▶ **SOURCE DATA**

▽

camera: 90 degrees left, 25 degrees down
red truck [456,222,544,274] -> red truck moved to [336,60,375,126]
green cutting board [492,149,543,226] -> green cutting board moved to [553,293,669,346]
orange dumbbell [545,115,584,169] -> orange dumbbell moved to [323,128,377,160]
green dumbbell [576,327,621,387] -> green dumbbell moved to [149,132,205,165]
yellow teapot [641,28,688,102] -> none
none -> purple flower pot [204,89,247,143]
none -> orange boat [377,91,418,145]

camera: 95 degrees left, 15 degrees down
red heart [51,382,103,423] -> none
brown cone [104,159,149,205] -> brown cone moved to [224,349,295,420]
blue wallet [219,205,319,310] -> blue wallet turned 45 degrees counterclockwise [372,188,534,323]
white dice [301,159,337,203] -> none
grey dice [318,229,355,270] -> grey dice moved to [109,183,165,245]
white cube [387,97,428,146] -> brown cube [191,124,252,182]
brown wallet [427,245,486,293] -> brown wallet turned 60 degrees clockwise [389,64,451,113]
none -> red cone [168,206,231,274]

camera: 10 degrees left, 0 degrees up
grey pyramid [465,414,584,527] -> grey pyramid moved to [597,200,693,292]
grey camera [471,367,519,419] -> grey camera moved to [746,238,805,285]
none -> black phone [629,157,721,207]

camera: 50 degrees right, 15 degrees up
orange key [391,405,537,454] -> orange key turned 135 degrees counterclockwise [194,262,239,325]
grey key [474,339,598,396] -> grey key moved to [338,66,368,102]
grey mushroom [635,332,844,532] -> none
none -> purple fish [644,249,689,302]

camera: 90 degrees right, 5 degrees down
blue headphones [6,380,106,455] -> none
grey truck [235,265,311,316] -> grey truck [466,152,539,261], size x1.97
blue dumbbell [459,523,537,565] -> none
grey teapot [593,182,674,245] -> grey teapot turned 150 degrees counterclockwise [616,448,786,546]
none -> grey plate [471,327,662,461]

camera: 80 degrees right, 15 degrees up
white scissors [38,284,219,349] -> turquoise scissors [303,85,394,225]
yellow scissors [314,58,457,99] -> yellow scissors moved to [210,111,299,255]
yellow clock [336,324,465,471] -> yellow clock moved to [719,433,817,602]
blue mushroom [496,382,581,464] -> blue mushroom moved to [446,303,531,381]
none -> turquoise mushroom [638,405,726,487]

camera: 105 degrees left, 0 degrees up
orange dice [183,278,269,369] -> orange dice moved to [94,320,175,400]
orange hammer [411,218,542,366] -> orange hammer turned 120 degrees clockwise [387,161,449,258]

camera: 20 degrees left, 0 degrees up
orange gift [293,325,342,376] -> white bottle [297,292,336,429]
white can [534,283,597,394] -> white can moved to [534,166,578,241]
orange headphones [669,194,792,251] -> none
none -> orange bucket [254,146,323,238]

△

▶ **EXERCISE DESCRIPTION**
Working through the records above, establish how many lines contain the string "brown", and reply with the number by itself.

▶ **OUTPUT OF THE EXERCISE**
3